*Work task*: Copy out the lines of the records below, and only those lines, from the one with "(391, 310) = (534, 522): green" through the one with "camera: 60 degrees left, 25 degrees down", exactly as they appear.

*Source material*:
↓

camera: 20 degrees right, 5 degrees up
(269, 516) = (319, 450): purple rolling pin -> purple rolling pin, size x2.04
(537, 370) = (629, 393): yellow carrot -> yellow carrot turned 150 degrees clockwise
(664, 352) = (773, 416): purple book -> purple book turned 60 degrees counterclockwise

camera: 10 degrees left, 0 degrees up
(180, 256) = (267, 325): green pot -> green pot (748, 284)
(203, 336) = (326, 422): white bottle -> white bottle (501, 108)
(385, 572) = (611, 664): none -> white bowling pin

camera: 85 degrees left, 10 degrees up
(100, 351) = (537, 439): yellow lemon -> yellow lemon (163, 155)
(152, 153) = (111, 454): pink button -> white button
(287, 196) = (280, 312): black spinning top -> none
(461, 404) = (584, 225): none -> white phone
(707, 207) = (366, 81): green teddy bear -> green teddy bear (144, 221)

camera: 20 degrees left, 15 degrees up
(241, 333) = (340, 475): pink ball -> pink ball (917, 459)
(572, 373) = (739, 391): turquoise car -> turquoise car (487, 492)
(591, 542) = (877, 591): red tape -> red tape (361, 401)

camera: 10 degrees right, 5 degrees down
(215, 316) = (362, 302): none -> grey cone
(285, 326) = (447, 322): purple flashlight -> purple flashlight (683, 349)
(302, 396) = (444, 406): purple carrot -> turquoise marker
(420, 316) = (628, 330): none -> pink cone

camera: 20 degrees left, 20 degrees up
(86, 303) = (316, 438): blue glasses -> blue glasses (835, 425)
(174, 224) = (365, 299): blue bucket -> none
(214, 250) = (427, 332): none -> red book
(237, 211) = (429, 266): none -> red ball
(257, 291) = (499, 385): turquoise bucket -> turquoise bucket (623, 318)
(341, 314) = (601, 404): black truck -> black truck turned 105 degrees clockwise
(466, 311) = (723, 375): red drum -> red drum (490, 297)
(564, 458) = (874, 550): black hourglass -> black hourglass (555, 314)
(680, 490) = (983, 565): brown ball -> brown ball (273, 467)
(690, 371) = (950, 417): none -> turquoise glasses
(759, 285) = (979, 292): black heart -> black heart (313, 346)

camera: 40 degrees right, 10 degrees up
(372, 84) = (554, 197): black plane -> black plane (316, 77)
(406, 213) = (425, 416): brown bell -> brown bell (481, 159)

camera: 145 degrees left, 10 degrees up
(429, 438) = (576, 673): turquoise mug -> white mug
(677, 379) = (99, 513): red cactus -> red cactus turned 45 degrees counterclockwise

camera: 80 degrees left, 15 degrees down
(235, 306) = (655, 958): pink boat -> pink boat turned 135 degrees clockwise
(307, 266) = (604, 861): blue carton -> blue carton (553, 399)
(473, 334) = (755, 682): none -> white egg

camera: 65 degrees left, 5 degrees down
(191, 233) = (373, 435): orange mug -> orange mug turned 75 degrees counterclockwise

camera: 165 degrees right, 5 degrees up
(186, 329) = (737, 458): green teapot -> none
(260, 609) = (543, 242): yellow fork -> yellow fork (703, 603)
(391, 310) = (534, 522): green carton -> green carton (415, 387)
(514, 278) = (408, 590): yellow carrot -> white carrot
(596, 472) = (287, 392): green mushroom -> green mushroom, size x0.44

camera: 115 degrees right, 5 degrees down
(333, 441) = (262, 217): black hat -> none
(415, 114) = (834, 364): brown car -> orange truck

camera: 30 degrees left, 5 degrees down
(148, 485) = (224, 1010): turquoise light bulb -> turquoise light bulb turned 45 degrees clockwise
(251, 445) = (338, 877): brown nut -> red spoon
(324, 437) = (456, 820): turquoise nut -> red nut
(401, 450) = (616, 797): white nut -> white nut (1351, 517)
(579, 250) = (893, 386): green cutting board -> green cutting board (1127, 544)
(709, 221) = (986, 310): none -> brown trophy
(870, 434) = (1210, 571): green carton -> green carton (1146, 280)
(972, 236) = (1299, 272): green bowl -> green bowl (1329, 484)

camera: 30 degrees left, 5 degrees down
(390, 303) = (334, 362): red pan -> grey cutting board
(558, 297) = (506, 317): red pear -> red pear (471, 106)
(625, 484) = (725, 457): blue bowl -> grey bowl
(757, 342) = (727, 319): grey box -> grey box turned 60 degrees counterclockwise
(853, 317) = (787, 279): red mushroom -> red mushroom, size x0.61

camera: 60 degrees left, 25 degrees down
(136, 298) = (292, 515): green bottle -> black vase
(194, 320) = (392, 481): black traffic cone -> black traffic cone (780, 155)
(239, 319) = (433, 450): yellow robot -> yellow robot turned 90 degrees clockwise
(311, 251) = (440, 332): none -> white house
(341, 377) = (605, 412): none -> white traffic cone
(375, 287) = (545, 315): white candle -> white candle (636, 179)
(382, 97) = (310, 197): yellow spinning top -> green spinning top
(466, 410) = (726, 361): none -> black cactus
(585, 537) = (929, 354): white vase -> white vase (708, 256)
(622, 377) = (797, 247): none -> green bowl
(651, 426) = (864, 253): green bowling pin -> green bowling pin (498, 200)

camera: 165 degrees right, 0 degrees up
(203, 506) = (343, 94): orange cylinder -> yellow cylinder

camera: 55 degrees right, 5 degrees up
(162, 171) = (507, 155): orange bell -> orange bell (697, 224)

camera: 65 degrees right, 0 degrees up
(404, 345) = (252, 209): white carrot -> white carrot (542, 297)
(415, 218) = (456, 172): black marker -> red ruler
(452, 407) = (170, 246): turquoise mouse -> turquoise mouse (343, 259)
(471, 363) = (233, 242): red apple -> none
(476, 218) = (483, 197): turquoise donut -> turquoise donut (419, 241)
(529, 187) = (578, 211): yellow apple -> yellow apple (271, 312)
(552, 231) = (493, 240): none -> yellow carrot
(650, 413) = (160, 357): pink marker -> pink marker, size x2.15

↑

*Solution to the problem*:
(391, 310) = (534, 522): green carton -> green carton (415, 387)
(514, 278) = (408, 590): yellow carrot -> white carrot
(596, 472) = (287, 392): green mushroom -> green mushroom, size x0.44

camera: 115 degrees right, 5 degrees down
(333, 441) = (262, 217): black hat -> none
(415, 114) = (834, 364): brown car -> orange truck

camera: 30 degrees left, 5 degrees down
(148, 485) = (224, 1010): turquoise light bulb -> turquoise light bulb turned 45 degrees clockwise
(251, 445) = (338, 877): brown nut -> red spoon
(324, 437) = (456, 820): turquoise nut -> red nut
(401, 450) = (616, 797): white nut -> white nut (1351, 517)
(579, 250) = (893, 386): green cutting board -> green cutting board (1127, 544)
(709, 221) = (986, 310): none -> brown trophy
(870, 434) = (1210, 571): green carton -> green carton (1146, 280)
(972, 236) = (1299, 272): green bowl -> green bowl (1329, 484)

camera: 30 degrees left, 5 degrees down
(390, 303) = (334, 362): red pan -> grey cutting board
(558, 297) = (506, 317): red pear -> red pear (471, 106)
(625, 484) = (725, 457): blue bowl -> grey bowl
(757, 342) = (727, 319): grey box -> grey box turned 60 degrees counterclockwise
(853, 317) = (787, 279): red mushroom -> red mushroom, size x0.61

camera: 60 degrees left, 25 degrees down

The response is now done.